◆ EXERCISE DIRECTIONS ◆
Find the line with "purple trapezoid: (55, 157)" in the entries below, then output every line from it down to the line with "cyan cross: (134, 92) -> (85, 109), moved", exactly and with no pictures.

◆ DATASET EXTRACT ◆
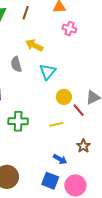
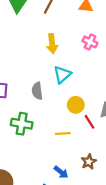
pink cross: (69, 29) -> (90, 42), moved
yellow arrow: (34, 45) -> (52, 44), turned -132
gray semicircle: (16, 64) -> (37, 91), moved

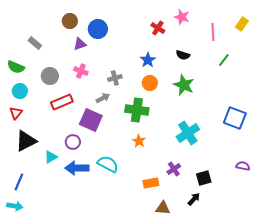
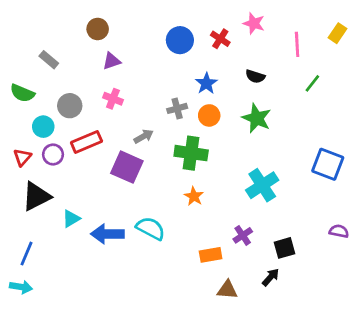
blue circle: (98, 29) -> (180, 40), moved
gray cross: (115, 78) -> (177, 108), moved
cyan circle: (20, 91) -> (43, 127), moved
purple circle: (73, 142) -> (53, 154), moved

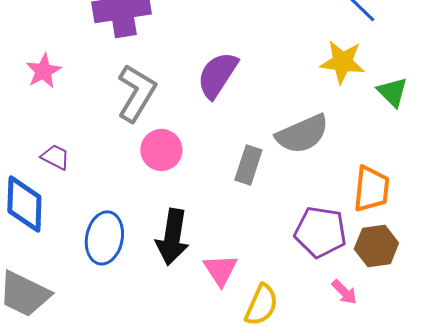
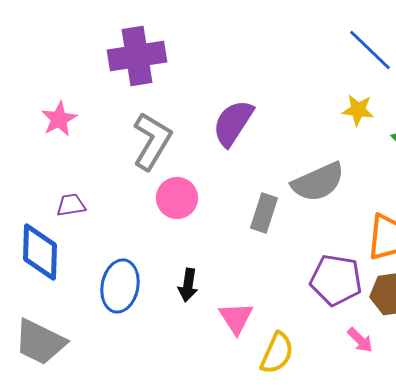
yellow star: (342, 62) -> (358, 110), size x0.7
purple trapezoid: (55, 157) -> (71, 205), turned -36
black arrow: (172, 237) -> (188, 285), size x0.6

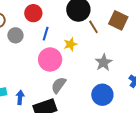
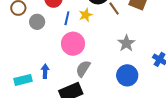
yellow star: (70, 44) -> (86, 15), moved
blue arrow: (20, 97) -> (45, 71), moved

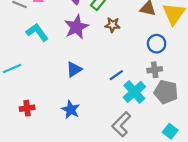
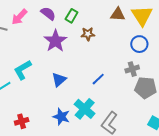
cyan L-shape: (37, 32) -> (23, 70), moved, turned -75
blue circle: (157, 44) -> (139, 44), moved
cyan cross: (134, 92) -> (85, 109), moved

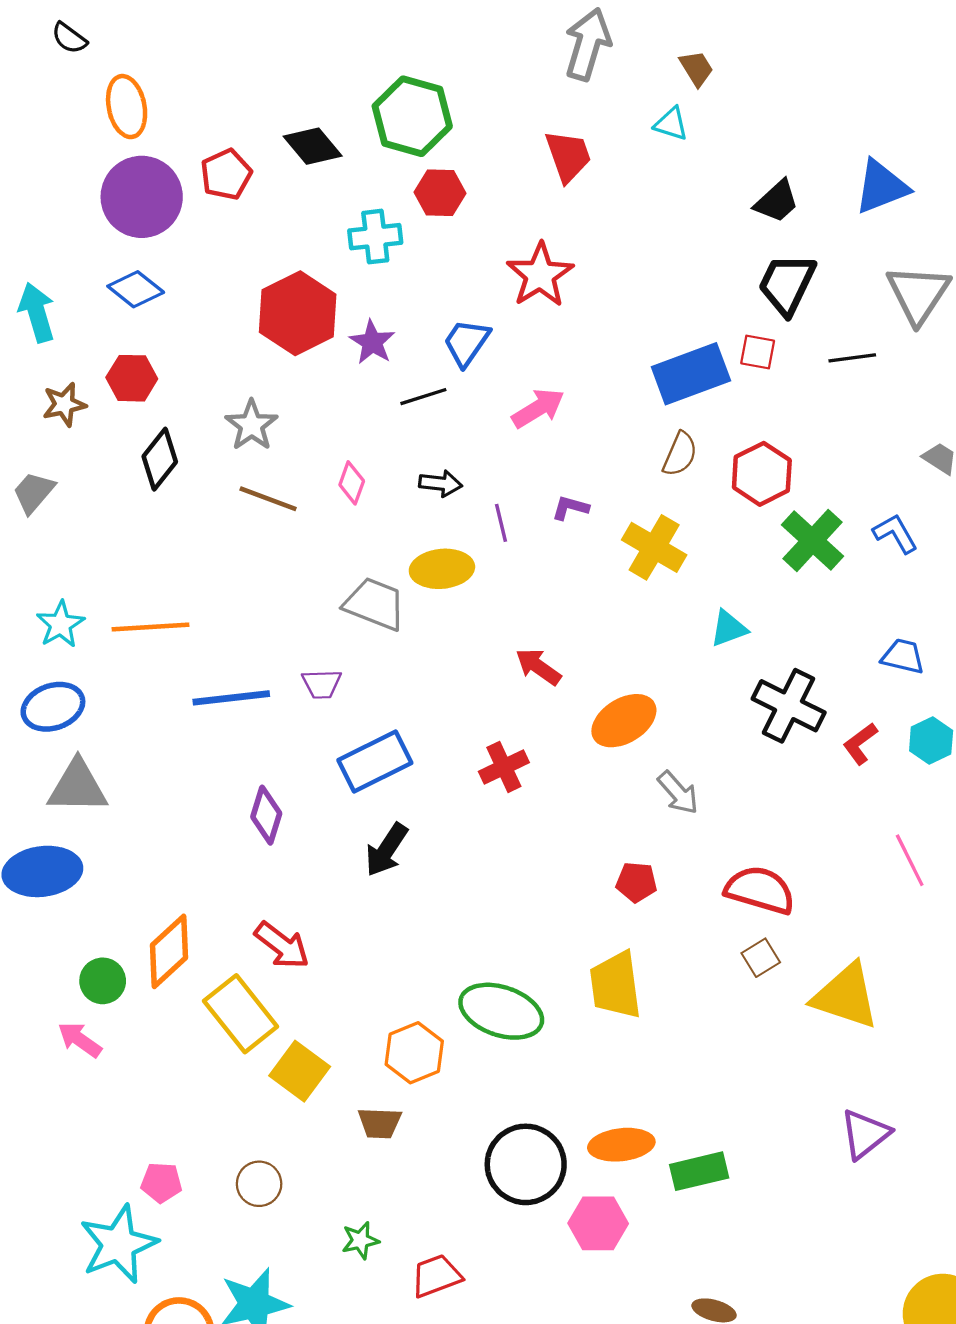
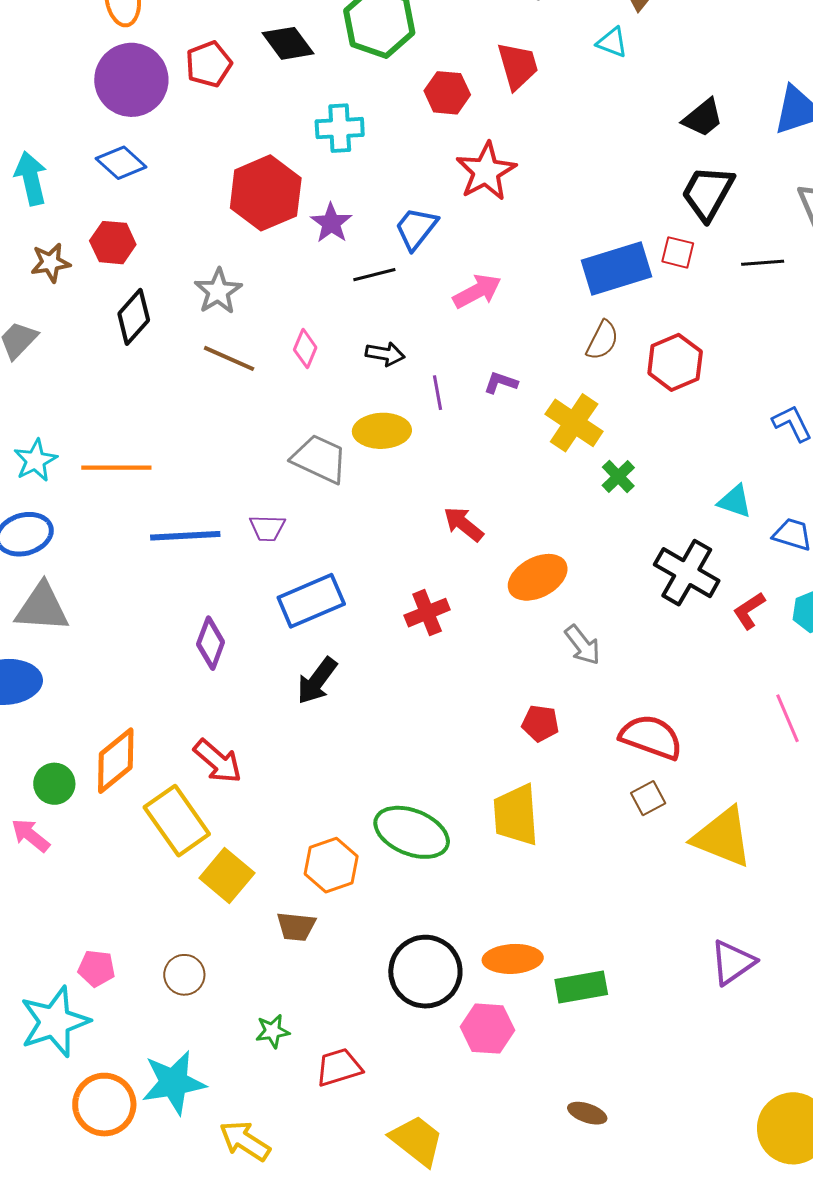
red hexagon: (440, 193) -> (447, 93), moved
green cross: (812, 540) -> (618, 477), moved, size x0.6
cyan triangle: (729, 628) -> (735, 501), moved, turned 36

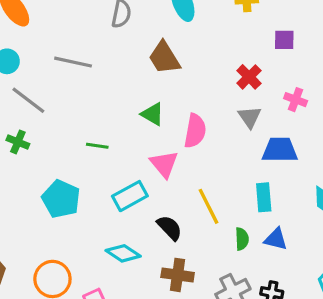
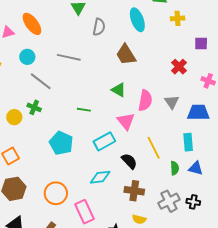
gray triangle: (250, 117) -> (172, 102), moved
cyan diamond: (123, 253) -> (100, 177), turned -40

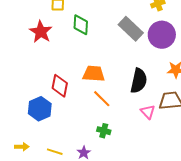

◆ EXERCISE ANSWER ◆
purple trapezoid: (55, 157) -> (71, 205), turned -36
black arrow: (172, 237) -> (188, 285), size x0.6

yellow star: (70, 44) -> (86, 15), moved
blue arrow: (20, 97) -> (45, 71), moved

cyan L-shape: (37, 32) -> (23, 70), moved, turned -75
blue circle: (157, 44) -> (139, 44), moved
cyan cross: (134, 92) -> (85, 109), moved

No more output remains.